─── DATASET EXTRACT ───

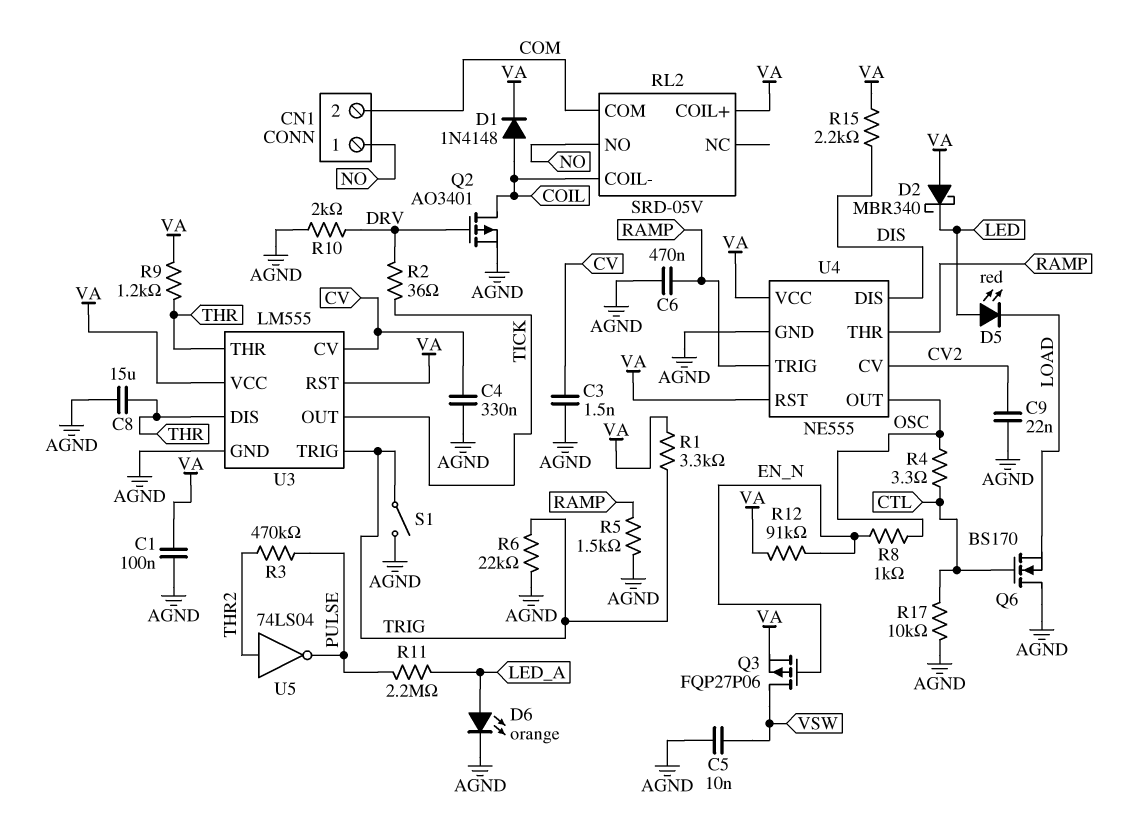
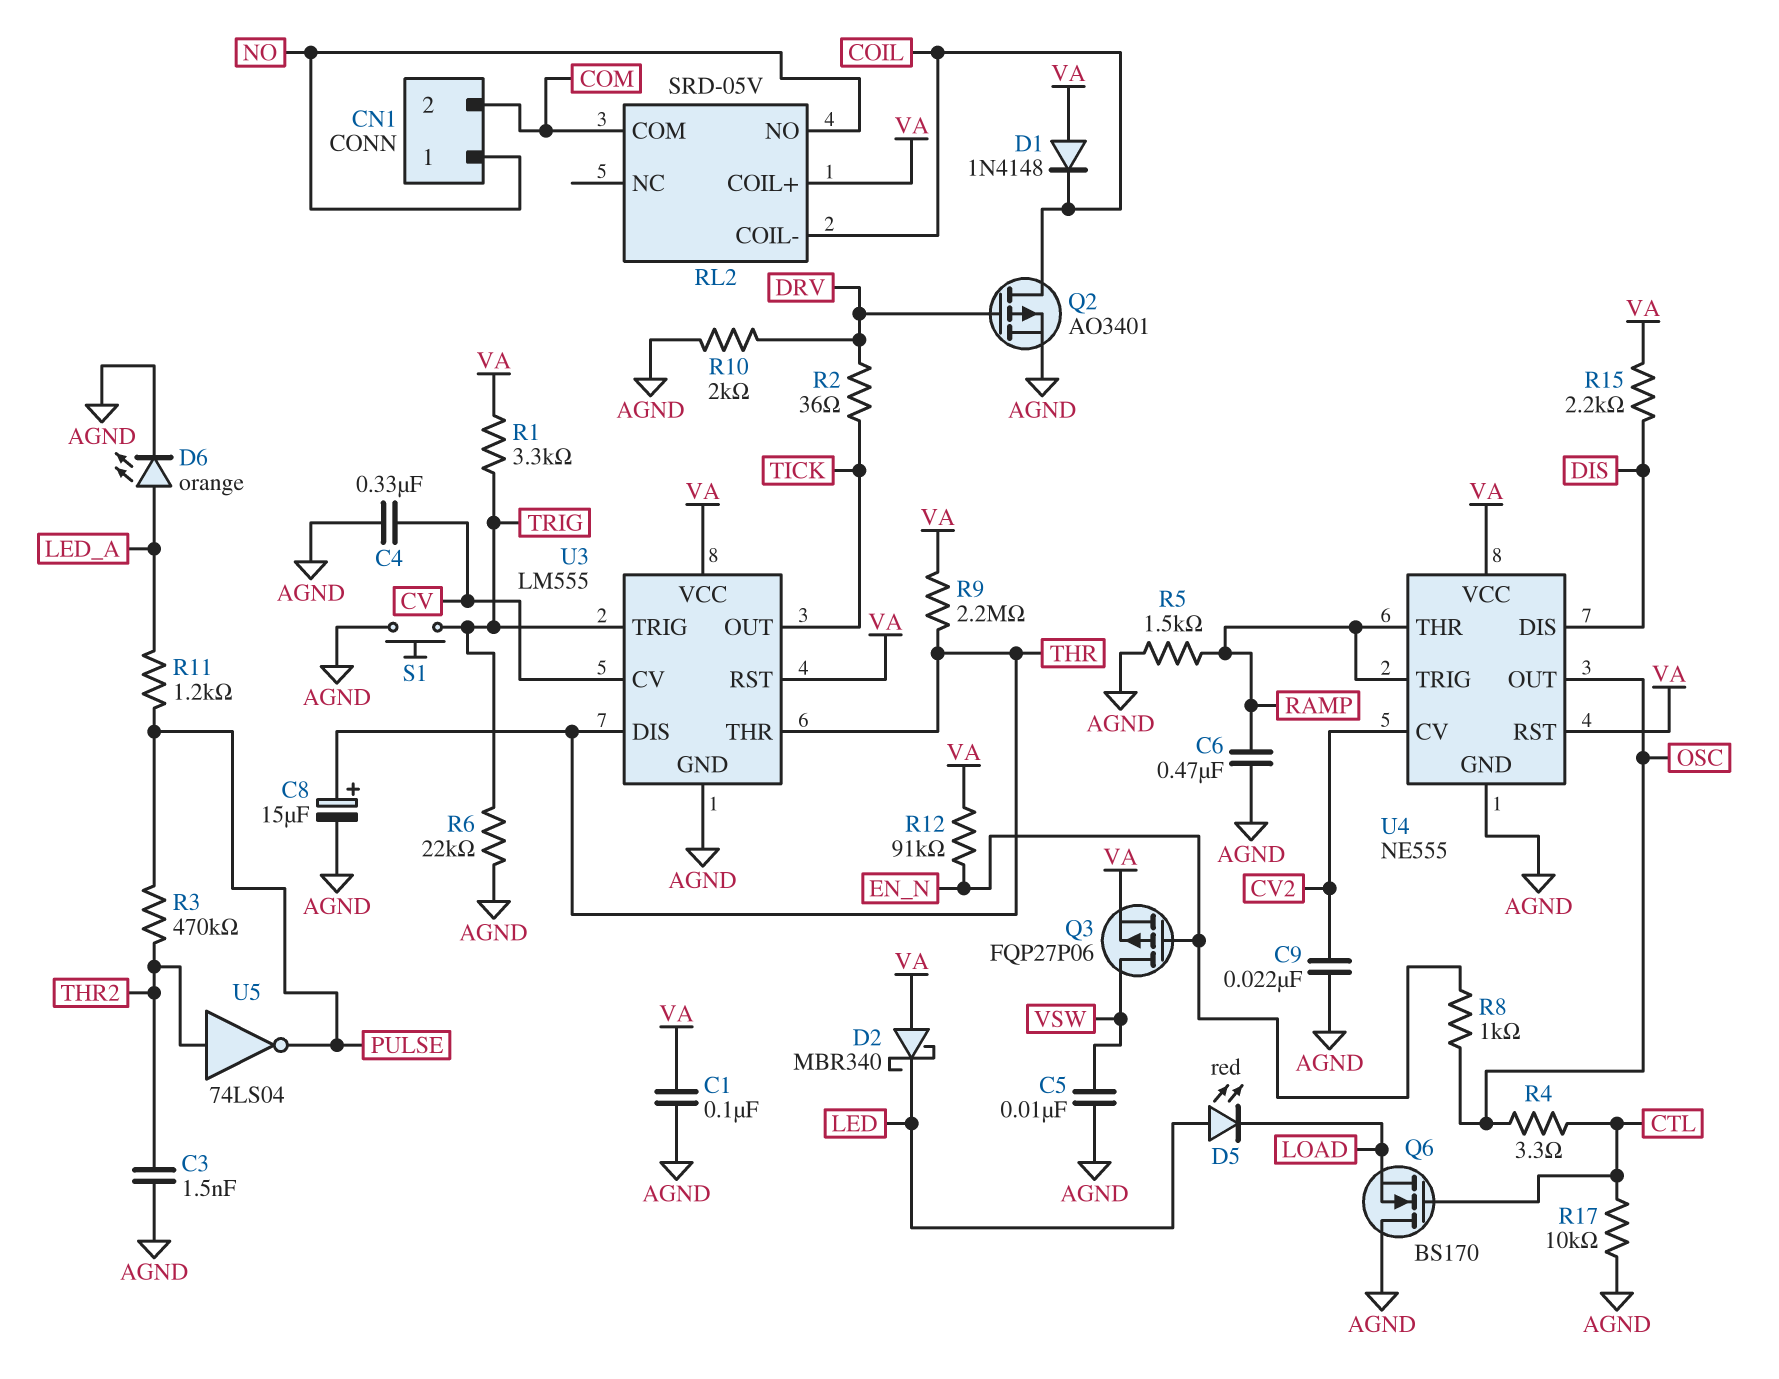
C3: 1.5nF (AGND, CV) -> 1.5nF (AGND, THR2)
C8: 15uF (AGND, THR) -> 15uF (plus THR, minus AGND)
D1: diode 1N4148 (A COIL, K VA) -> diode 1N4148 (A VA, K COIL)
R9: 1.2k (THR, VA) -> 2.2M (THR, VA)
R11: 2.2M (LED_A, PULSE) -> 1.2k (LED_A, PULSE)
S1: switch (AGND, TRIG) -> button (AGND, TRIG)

───
─── DATASET EXTRACT ───

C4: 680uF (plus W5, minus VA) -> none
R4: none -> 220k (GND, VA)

───
─── DATASET EXTRACT ───

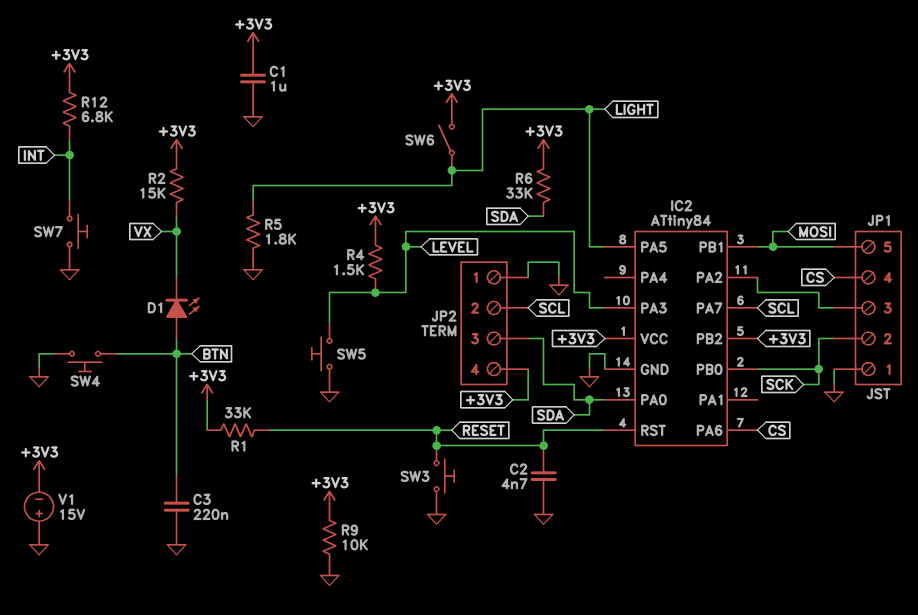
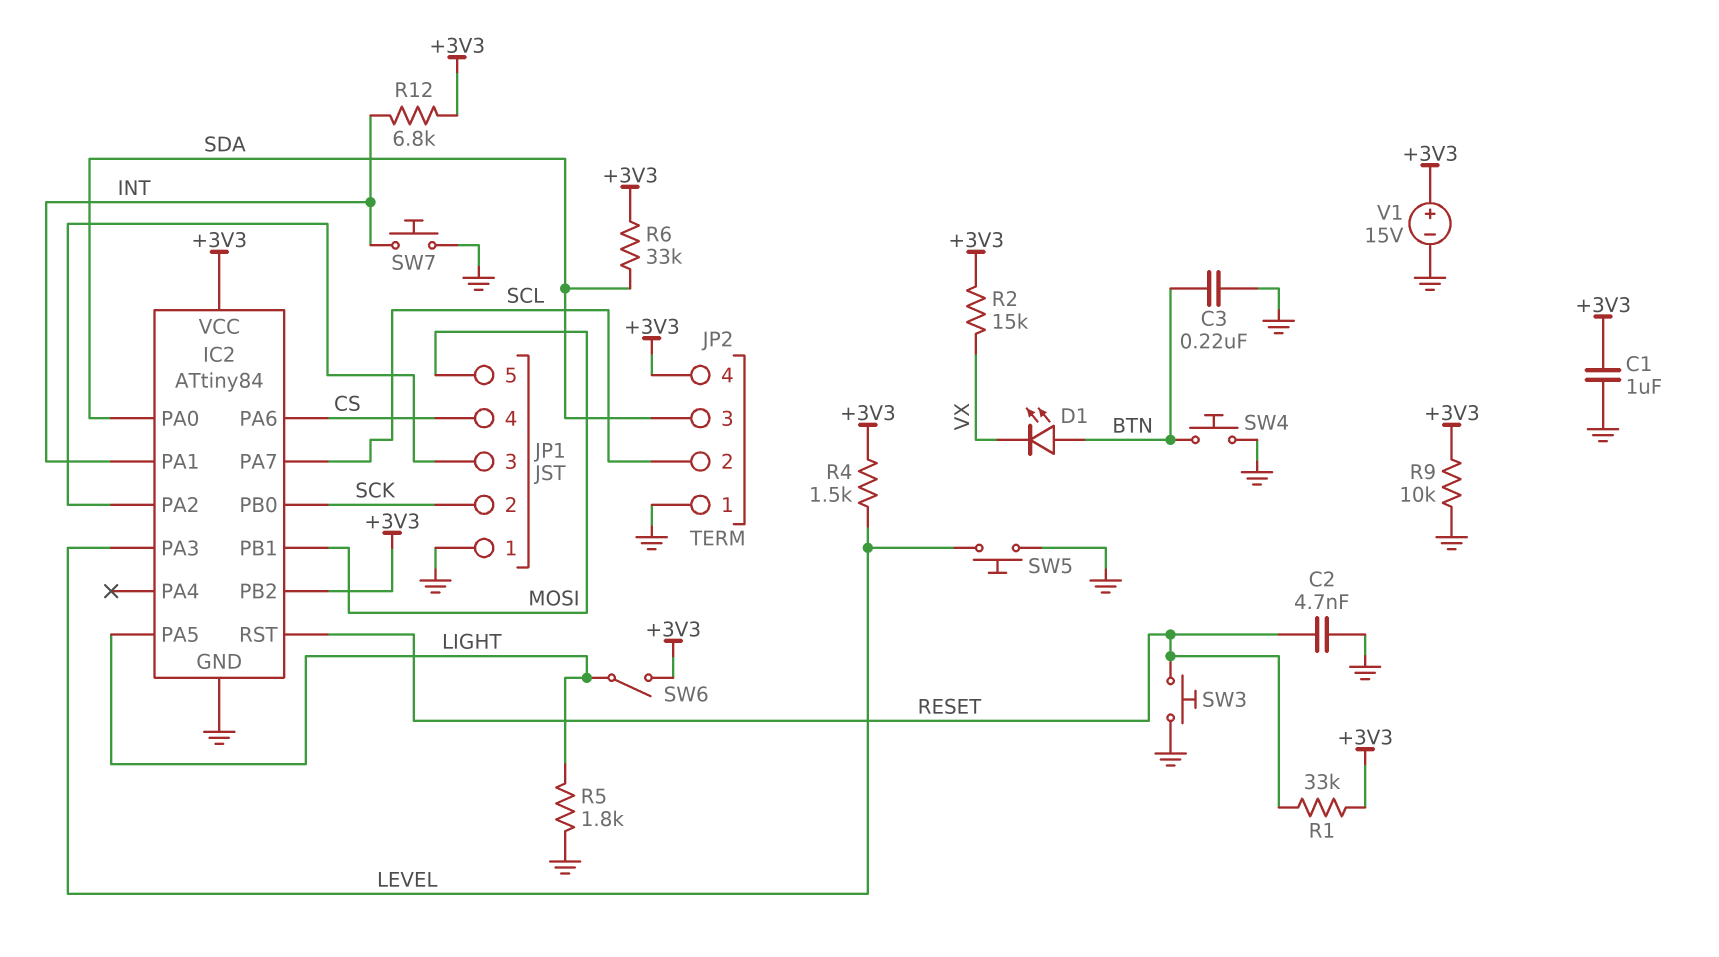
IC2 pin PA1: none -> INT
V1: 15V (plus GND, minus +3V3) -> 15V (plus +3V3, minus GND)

───

HOW TO COMPLETE THIS TASK
Among the entries above, locate the lines containing "R11: 2.2M (LED_A, PULSE)" and "S1: switch (AGND, TRIG)", and transcribe exactly those two lines and all lines between.

RESULT OF THE TASK
R11: 2.2M (LED_A, PULSE) -> 1.2k (LED_A, PULSE)
S1: switch (AGND, TRIG) -> button (AGND, TRIG)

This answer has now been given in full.